**Stated goal**
Copy, word for word, the part of the entries that opens with the very first line and closes with the line containing "Barb Pierce (588, 477)", including both of those lines.

**Data for processing**
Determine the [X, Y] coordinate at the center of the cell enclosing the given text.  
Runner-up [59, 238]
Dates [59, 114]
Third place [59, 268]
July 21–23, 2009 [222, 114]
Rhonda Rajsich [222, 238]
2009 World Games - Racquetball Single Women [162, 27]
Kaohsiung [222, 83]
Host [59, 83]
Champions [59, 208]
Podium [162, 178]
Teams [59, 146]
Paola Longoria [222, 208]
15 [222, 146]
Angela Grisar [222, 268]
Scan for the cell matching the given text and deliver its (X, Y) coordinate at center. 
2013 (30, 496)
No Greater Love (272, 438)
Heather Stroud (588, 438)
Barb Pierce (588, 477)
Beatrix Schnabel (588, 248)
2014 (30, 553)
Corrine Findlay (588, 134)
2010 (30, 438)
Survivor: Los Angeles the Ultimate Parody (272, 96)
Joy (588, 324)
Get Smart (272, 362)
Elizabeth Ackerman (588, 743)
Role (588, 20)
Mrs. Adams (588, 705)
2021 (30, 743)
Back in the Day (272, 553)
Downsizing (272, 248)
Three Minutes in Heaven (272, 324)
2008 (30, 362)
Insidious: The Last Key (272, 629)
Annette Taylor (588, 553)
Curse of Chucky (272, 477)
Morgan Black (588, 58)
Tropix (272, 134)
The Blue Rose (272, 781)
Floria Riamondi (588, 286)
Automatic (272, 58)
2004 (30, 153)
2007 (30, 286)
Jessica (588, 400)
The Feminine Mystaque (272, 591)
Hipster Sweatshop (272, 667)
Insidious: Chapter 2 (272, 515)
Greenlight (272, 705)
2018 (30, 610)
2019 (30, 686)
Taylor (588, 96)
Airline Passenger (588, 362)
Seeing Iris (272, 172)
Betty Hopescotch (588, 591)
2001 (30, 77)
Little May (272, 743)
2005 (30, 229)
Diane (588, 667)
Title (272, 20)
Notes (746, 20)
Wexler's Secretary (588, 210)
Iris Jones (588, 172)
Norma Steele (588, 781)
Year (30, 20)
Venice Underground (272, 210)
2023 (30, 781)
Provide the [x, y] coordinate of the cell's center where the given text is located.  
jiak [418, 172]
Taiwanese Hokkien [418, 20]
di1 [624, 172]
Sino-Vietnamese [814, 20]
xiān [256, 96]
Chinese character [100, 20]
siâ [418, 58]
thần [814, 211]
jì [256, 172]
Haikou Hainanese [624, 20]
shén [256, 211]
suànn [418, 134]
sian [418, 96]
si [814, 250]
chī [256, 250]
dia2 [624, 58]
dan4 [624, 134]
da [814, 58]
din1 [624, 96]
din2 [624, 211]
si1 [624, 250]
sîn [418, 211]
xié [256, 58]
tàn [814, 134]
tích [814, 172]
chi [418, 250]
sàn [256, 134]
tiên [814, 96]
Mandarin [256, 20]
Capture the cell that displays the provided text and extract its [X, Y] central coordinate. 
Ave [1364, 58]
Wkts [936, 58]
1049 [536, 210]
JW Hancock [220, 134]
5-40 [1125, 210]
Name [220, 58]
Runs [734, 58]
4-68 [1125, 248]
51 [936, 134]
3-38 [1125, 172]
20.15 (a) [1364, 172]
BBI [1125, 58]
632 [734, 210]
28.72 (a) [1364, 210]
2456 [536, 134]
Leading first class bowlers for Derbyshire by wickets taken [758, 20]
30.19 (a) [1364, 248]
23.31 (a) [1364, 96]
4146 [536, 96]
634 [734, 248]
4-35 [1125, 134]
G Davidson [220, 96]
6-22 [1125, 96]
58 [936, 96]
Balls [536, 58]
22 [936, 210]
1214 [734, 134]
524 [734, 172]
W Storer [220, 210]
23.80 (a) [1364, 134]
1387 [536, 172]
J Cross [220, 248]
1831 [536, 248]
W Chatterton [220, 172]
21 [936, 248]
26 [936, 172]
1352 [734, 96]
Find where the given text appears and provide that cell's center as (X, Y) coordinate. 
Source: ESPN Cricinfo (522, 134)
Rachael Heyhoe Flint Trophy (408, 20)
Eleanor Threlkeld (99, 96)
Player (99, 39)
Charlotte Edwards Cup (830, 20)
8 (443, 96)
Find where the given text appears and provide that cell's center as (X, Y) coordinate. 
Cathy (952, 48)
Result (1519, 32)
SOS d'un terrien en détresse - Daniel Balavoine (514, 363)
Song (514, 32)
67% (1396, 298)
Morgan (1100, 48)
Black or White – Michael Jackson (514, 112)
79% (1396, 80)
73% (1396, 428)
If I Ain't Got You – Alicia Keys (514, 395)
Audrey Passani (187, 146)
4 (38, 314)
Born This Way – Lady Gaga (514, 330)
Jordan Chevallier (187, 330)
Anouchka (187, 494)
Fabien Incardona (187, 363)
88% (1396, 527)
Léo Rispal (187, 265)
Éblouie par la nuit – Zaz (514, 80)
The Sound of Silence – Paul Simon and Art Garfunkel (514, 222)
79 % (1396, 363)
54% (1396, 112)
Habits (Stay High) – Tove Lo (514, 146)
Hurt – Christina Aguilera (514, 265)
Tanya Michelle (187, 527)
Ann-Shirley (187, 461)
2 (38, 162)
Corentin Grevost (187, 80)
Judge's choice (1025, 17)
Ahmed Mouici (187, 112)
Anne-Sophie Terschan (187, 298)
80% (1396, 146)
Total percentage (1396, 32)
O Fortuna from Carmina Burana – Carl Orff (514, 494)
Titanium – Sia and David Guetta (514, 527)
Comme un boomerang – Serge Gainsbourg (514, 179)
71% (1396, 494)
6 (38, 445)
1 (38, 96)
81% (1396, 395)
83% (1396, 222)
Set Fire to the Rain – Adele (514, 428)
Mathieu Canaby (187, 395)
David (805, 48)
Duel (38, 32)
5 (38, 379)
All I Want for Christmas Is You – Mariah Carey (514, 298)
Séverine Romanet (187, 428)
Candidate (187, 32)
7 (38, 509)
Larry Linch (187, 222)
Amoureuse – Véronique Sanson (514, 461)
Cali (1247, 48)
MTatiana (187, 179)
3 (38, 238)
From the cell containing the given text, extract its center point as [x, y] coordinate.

**Exercise response**
Determine the [X, Y] coordinate at the center of the cell enclosing the given text.  
Runner-up [59, 238]
Dates [59, 114]
Third place [59, 268]
July 21–23, 2009 [222, 114]
Rhonda Rajsich [222, 238]
2009 World Games - Racquetball Single Women [162, 27]
Kaohsiung [222, 83]
Host [59, 83]
Champions [59, 208]
Podium [162, 178]
Teams [59, 146]
Paola Longoria [222, 208]
15 [222, 146]
Angela Grisar [222, 268]
Scan for the cell matching the given text and deliver its (X, Y) coordinate at center. 
2013 (30, 496)
No Greater Love (272, 438)
Heather Stroud (588, 438)
Barb Pierce (588, 477)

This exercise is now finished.